[Opening Data supplied section]

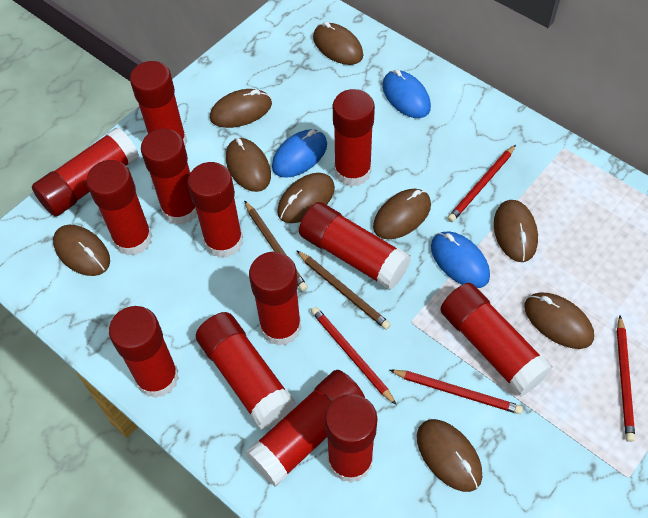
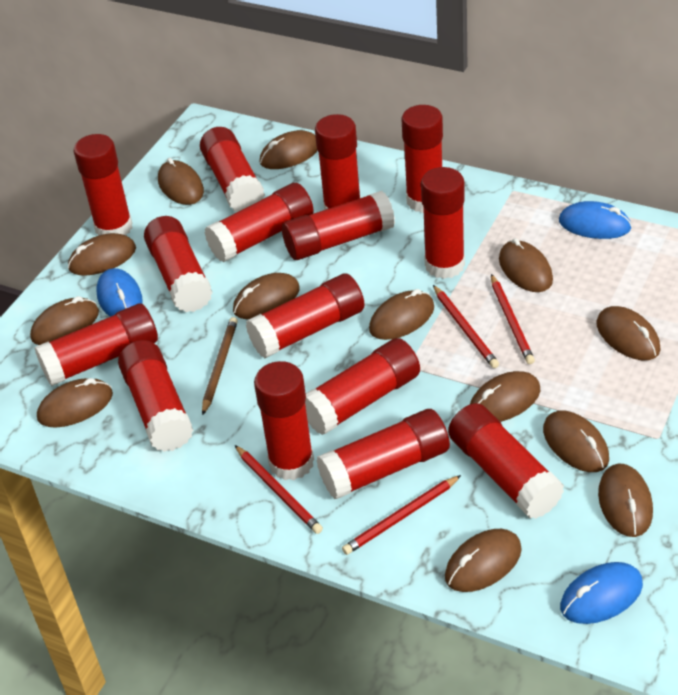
brown mouse: 9 -> 13
brown pencil: 2 -> 1
red glue stick: 13 -> 15

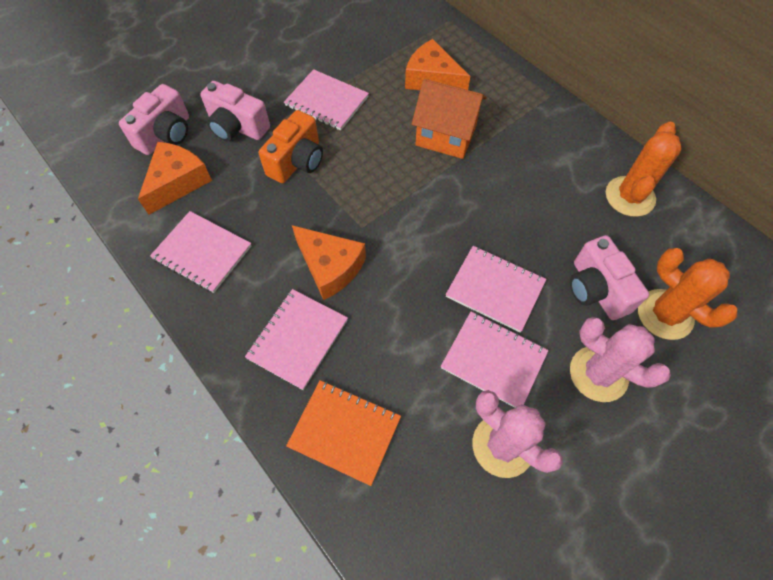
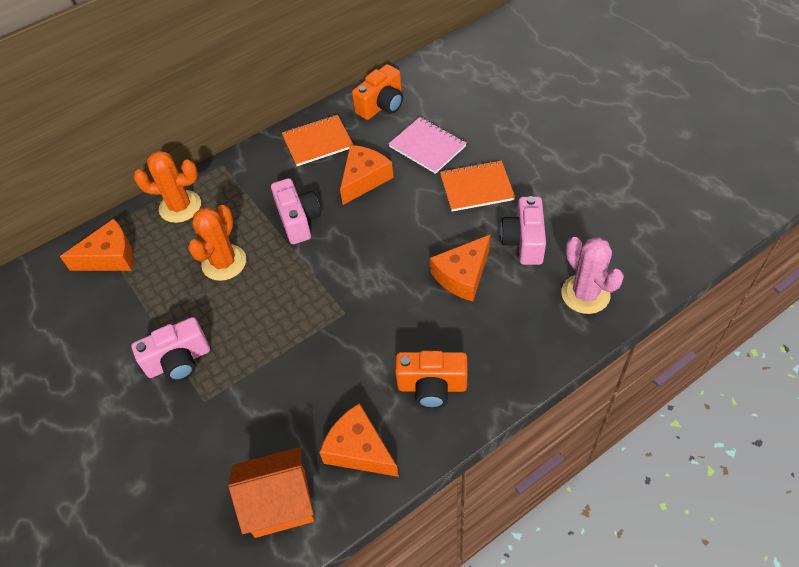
orange camera: 1 -> 2
orange cheese: 3 -> 4
orange notebook: 1 -> 2
pink cactus: 2 -> 1
pink notebook: 5 -> 1

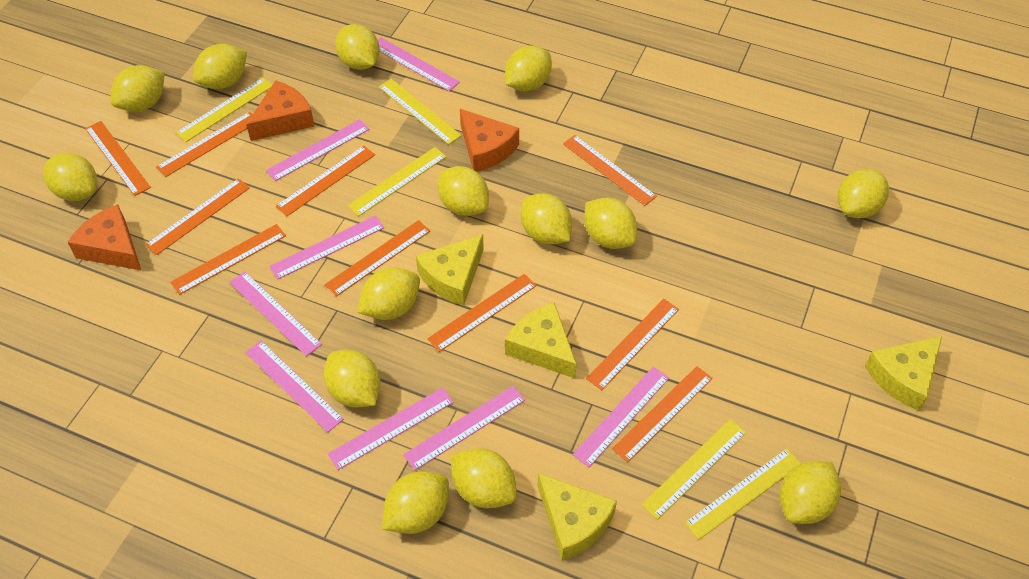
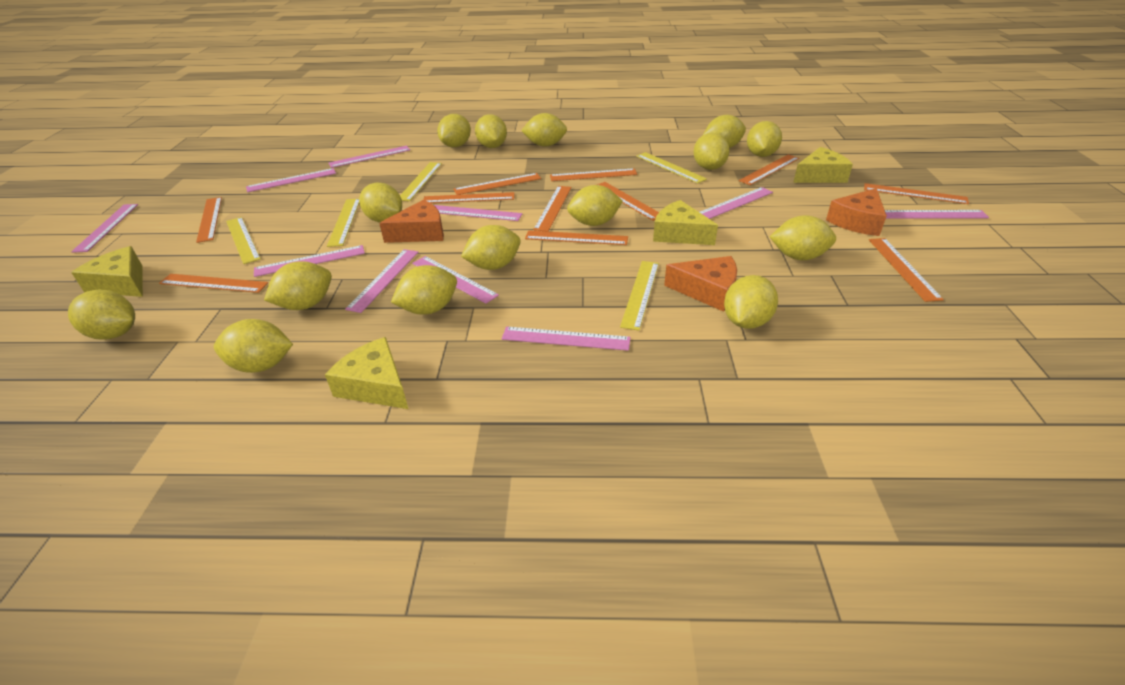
orange ruler: 10 -> 11
pink ruler: 8 -> 10
yellow lemon: 14 -> 15

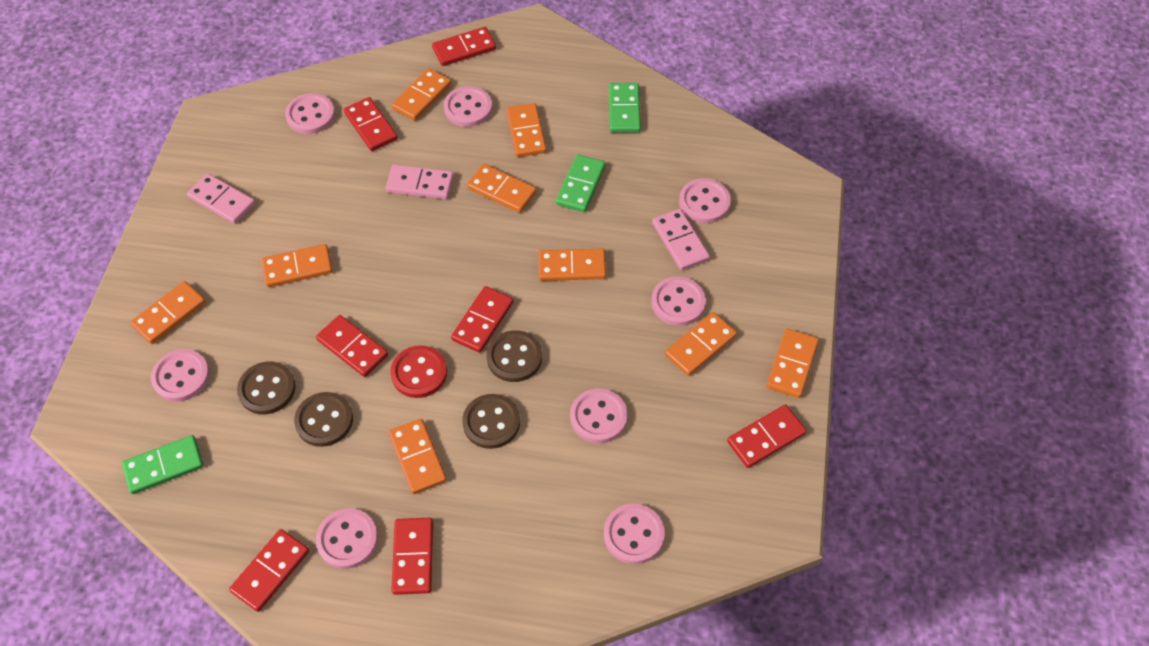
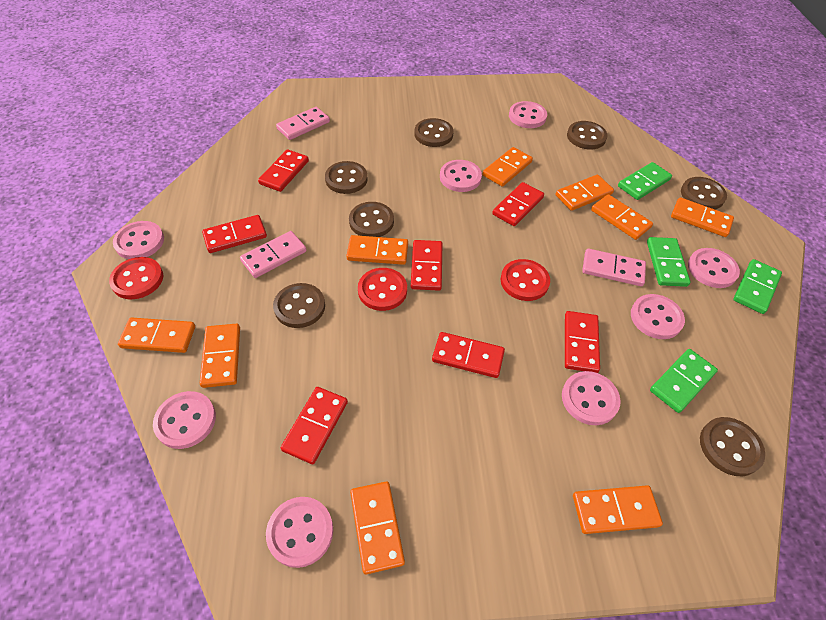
brown button: 4 -> 7
green domino: 3 -> 4
red button: 1 -> 3

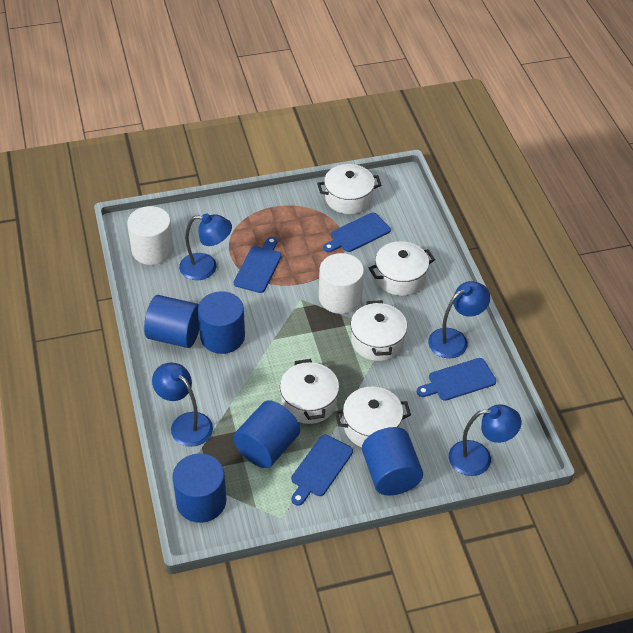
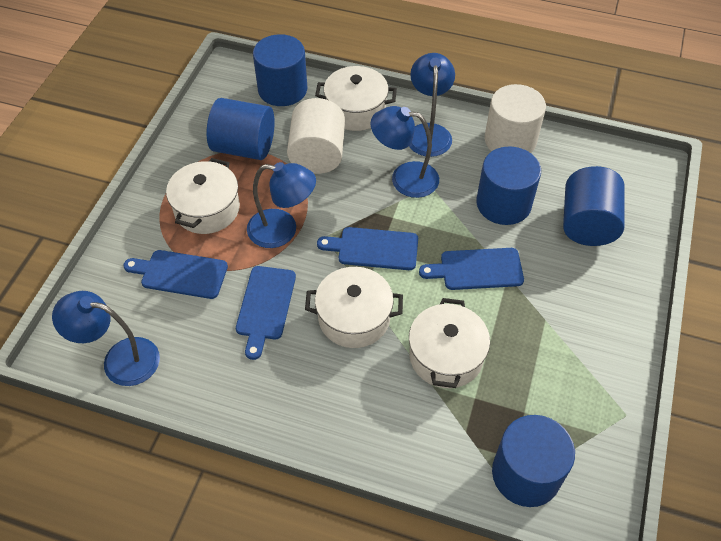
white pot: 5 -> 4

[Closing Data supplied section]

Leave every picture out and retype exactly the lines of the records above from the one holding "pink notebook: 5 -> 1" through the last, both ends included and nothing besides.

▶ Solution:
pink notebook: 5 -> 1

orange ruler: 10 -> 11
pink ruler: 8 -> 10
yellow lemon: 14 -> 15

brown button: 4 -> 7
green domino: 3 -> 4
red button: 1 -> 3

white pot: 5 -> 4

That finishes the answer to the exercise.